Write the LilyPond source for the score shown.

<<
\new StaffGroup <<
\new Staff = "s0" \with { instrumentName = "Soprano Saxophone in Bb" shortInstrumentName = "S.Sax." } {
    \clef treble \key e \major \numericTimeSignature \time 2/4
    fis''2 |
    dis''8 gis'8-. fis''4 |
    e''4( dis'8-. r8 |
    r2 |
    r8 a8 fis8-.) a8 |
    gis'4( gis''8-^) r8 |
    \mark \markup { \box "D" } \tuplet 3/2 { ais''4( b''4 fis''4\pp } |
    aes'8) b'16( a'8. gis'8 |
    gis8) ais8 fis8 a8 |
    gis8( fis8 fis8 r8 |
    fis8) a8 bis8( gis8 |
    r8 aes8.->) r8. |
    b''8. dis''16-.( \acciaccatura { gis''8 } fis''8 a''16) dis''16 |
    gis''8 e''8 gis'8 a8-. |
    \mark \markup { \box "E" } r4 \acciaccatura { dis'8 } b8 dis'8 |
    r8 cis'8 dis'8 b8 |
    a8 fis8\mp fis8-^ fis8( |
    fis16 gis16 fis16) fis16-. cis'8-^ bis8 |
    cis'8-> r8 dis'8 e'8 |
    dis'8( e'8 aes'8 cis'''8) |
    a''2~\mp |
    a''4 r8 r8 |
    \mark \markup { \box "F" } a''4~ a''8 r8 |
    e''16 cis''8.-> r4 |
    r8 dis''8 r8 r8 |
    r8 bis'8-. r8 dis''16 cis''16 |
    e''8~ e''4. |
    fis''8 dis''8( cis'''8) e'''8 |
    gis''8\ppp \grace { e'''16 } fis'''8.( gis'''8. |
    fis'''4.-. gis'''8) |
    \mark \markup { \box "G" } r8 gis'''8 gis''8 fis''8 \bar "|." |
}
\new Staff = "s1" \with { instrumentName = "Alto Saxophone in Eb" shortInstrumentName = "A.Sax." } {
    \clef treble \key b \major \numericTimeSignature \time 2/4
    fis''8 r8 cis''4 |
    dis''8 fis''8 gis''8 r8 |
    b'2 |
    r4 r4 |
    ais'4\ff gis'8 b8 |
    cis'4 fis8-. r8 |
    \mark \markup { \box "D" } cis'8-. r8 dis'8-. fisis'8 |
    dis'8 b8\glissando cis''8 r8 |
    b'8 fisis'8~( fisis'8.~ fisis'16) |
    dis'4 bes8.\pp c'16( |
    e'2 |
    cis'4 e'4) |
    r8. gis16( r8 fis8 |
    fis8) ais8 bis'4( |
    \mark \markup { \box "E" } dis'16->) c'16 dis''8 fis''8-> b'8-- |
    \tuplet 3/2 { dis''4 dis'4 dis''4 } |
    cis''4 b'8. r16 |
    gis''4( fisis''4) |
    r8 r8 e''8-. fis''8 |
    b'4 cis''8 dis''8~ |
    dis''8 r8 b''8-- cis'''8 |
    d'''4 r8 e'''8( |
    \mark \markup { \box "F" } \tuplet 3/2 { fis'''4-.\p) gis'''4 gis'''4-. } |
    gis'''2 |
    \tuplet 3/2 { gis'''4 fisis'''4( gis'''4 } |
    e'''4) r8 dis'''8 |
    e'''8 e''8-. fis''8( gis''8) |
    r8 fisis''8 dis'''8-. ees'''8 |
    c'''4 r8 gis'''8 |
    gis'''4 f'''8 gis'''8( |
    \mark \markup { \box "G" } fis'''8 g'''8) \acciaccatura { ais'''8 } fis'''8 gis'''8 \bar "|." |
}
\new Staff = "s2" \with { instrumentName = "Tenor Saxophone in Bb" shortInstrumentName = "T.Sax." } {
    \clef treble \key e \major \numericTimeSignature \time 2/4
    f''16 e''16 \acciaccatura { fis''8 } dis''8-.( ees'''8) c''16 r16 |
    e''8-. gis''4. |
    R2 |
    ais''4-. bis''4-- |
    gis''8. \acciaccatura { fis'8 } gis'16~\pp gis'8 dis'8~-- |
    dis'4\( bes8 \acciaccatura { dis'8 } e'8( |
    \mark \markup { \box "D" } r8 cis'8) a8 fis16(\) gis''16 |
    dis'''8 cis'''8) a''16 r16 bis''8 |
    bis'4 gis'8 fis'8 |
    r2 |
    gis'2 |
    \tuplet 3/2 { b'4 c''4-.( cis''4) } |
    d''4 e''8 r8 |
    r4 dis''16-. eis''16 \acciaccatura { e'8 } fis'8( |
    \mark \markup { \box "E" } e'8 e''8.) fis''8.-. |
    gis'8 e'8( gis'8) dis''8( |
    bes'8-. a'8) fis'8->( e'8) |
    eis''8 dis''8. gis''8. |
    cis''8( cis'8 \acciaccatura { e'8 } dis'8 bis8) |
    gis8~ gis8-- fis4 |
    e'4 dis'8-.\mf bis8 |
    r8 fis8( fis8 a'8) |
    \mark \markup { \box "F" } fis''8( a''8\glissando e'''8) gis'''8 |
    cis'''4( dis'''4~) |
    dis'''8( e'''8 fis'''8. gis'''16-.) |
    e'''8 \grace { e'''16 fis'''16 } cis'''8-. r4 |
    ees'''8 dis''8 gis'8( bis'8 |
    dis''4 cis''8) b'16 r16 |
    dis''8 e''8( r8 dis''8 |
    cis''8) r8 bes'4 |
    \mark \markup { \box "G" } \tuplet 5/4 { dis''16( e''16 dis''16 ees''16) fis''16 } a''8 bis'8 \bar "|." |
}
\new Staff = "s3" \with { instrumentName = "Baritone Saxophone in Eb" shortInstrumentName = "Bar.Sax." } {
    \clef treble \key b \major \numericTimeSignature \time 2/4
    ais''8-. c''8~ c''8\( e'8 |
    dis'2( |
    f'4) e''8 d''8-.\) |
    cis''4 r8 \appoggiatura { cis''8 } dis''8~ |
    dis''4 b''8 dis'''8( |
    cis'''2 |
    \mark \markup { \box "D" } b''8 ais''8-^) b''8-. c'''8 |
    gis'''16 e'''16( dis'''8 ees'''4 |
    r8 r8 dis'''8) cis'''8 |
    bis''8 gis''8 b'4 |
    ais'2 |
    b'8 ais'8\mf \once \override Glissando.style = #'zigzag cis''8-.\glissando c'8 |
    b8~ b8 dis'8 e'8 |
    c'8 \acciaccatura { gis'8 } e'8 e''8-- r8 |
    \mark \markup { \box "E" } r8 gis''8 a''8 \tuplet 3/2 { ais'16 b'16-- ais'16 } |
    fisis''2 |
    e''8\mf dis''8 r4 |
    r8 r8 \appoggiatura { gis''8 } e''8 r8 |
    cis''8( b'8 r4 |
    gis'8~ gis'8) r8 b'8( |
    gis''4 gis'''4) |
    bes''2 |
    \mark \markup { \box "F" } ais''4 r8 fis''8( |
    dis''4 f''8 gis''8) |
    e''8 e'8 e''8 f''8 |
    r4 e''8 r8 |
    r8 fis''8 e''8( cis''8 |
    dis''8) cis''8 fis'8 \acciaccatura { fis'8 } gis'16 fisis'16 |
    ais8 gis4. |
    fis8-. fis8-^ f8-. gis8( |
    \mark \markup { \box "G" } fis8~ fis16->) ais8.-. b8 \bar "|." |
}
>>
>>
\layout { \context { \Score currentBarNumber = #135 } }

» OBJECTIVE: Find every line in the data above that contains the string "shortInstrumentName" and copy each one. Case counts.

» RESPONSE FOR THIS EXERCISE:
\new Staff = "s0" \with { instrumentName = "Soprano Saxophone in Bb" shortInstrumentName = "S.Sax." } {
\new Staff = "s1" \with { instrumentName = "Alto Saxophone in Eb" shortInstrumentName = "A.Sax." } {
\new Staff = "s2" \with { instrumentName = "Tenor Saxophone in Bb" shortInstrumentName = "T.Sax." } {
\new Staff = "s3" \with { instrumentName = "Baritone Saxophone in Eb" shortInstrumentName = "Bar.Sax." } {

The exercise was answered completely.